Extracted data:

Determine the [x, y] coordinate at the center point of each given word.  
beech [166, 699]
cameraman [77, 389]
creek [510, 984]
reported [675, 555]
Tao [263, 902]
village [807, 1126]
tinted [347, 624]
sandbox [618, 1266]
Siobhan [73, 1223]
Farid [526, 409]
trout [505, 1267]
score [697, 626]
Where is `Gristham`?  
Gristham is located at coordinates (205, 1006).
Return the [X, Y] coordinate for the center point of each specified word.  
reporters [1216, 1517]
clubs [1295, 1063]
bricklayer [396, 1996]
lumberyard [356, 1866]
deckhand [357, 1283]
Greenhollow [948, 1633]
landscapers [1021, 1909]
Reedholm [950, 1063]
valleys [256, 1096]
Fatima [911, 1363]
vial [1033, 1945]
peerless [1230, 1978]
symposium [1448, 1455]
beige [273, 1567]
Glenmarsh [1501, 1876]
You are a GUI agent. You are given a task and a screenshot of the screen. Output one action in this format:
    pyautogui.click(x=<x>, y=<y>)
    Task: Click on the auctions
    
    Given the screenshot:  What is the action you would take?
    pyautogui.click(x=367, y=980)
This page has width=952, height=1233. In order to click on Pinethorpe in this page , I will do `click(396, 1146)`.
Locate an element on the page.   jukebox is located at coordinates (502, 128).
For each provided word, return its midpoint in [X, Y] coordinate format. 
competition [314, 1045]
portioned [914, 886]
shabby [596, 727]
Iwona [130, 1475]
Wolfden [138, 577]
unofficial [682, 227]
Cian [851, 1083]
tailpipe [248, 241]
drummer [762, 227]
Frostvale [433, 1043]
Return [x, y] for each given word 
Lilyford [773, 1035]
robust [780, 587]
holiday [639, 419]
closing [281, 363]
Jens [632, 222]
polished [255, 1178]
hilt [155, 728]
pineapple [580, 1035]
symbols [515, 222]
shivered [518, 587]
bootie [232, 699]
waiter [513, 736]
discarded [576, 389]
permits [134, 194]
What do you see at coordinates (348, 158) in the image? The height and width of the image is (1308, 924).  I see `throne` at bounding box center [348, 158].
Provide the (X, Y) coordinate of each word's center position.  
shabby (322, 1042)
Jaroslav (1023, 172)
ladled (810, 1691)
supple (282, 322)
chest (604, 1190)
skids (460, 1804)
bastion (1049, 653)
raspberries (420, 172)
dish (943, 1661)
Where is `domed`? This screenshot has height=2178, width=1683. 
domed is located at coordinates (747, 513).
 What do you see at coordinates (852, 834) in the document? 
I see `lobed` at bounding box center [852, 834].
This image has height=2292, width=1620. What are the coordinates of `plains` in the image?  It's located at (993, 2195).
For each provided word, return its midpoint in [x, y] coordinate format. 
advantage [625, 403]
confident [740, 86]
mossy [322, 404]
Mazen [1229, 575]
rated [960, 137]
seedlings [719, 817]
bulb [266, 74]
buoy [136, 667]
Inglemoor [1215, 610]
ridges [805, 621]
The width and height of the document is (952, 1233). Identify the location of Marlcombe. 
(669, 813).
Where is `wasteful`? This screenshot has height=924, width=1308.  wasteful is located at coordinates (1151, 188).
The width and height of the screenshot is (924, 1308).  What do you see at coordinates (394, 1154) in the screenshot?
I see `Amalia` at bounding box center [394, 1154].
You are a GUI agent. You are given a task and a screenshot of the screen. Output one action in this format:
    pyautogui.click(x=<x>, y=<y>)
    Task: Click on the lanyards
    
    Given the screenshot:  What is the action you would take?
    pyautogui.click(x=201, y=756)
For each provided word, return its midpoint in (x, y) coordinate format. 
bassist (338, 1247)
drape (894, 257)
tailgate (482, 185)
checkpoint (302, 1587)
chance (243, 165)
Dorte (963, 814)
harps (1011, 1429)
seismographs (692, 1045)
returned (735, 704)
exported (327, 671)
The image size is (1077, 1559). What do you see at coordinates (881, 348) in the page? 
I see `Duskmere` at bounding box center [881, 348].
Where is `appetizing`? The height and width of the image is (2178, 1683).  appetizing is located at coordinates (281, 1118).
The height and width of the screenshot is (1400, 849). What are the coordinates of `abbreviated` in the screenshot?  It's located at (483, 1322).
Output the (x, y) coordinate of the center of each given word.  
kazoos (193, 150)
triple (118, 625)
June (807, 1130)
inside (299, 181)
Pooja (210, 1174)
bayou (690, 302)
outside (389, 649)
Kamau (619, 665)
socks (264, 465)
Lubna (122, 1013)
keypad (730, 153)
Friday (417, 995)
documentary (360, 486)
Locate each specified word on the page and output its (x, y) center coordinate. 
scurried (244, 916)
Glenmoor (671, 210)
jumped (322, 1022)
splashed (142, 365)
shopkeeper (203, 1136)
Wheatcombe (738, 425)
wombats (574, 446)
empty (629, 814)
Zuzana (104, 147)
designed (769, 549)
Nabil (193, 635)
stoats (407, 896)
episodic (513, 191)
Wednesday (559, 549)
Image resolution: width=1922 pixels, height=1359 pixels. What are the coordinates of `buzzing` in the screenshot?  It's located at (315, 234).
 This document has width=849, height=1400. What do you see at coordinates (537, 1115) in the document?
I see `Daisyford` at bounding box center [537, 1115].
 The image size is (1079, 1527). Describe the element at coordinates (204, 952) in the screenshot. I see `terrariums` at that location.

» YOUR TASK: Convert everything from the start of the data down to the line containing "Glenmarsh [1501, 1876]" into a JSON list of strings, one string per line, omitting blank lines.

» SOLUTION BELOW:
[
  "Determine the [x, y] coordinate at the center point of each given word.  ",
  "beech [166, 699]",
  "cameraman [77, 389]",
  "creek [510, 984]",
  "reported [675, 555]",
  "Tao [263, 902]",
  "village [807, 1126]",
  "tinted [347, 624]",
  "sandbox [618, 1266]",
  "Siobhan [73, 1223]",
  "Farid [526, 409]",
  "trout [505, 1267]",
  "score [697, 626]",
  "Where is `Gristham`?  ",
  "Gristham is located at coordinates (205, 1006).",
  "Return the [X, Y] coordinate for the center point of each specified word.  ",
  "reporters [1216, 1517]",
  "clubs [1295, 1063]",
  "bricklayer [396, 1996]",
  "lumberyard [356, 1866]",
  "deckhand [357, 1283]",
  "Greenhollow [948, 1633]",
  "landscapers [1021, 1909]",
  "Reedholm [950, 1063]",
  "valleys [256, 1096]",
  "Fatima [911, 1363]",
  "vial [1033, 1945]",
  "peerless [1230, 1978]",
  "symposium [1448, 1455]",
  "beige [273, 1567]",
  "Glenmarsh [1501, 1876]"
]